= Task details =
A word-for-word copy of the data, pictures excluded, is what this task asks for.

╭──

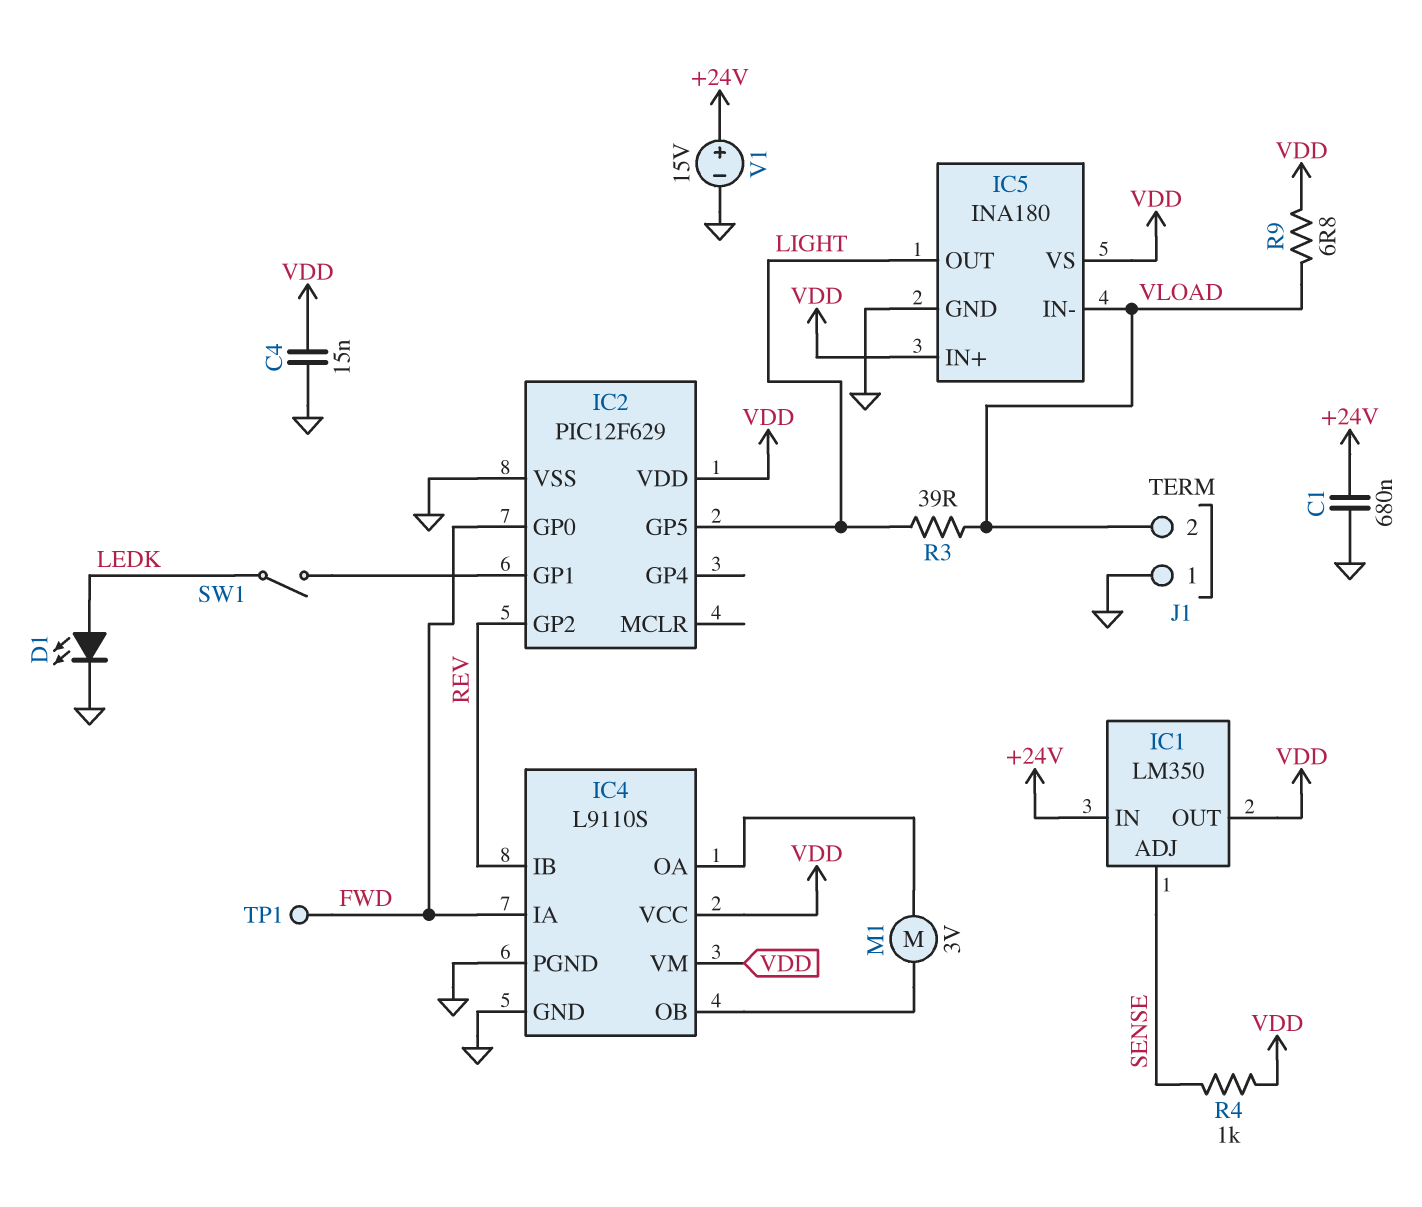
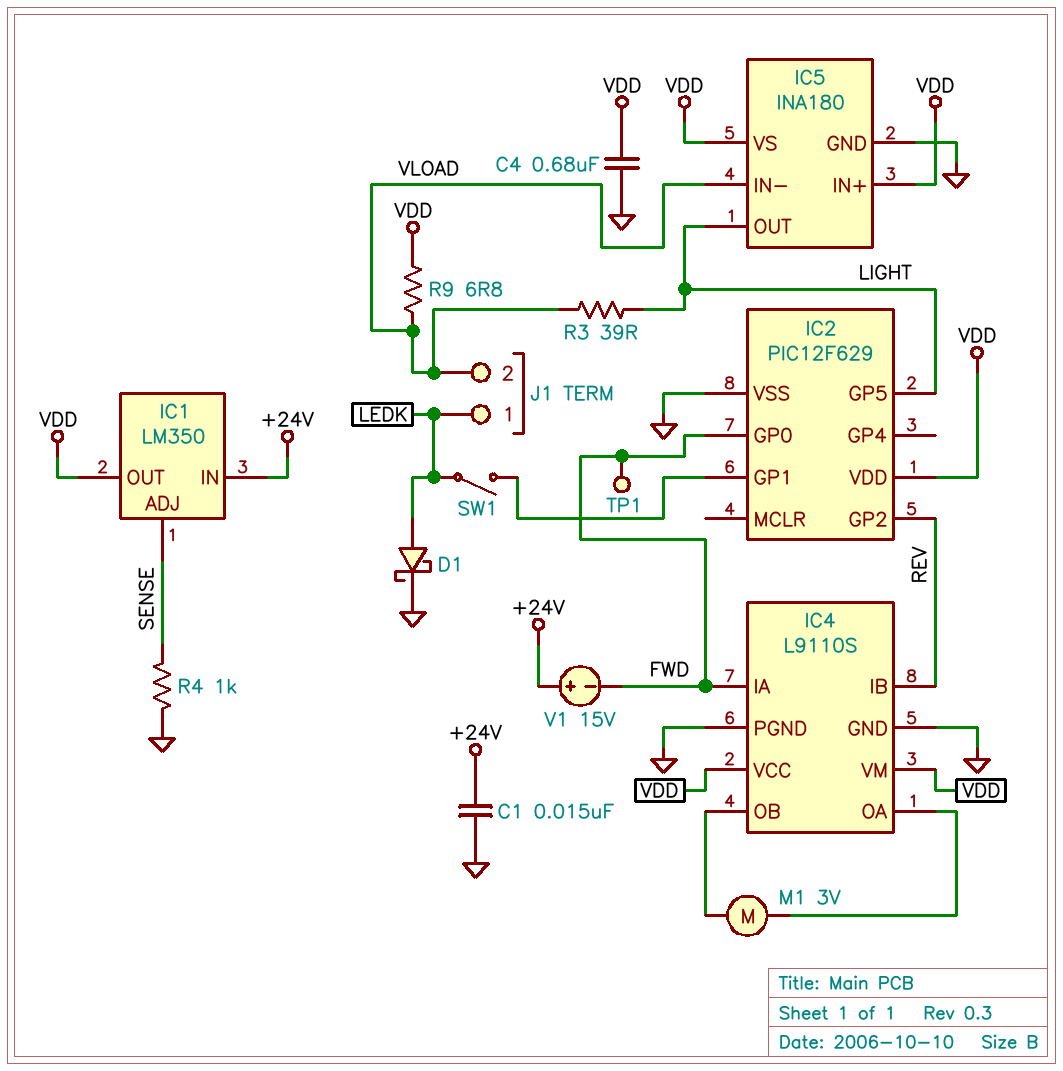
C1: 680nF (+24V, GND) -> 15nF (+24V, GND)
C4: 15nF (GND, VDD) -> 680nF (GND, VDD)
D1: LED (A LEDK, K GND) -> schottky (A LEDK, K GND)
J1 pin 1: GND -> LEDK
R4: 1k (SENSE, VDD) -> 1k (GND, SENSE)
V1: 15V (plus +24V, minus GND) -> 15V (plus +24V, minus FWD)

╰──

= Output below =
C1: 680nF (+24V, GND) -> 15nF (+24V, GND)
C4: 15nF (GND, VDD) -> 680nF (GND, VDD)
D1: LED (A LEDK, K GND) -> schottky (A LEDK, K GND)
J1 pin 1: GND -> LEDK
R4: 1k (SENSE, VDD) -> 1k (GND, SENSE)
V1: 15V (plus +24V, minus GND) -> 15V (plus +24V, minus FWD)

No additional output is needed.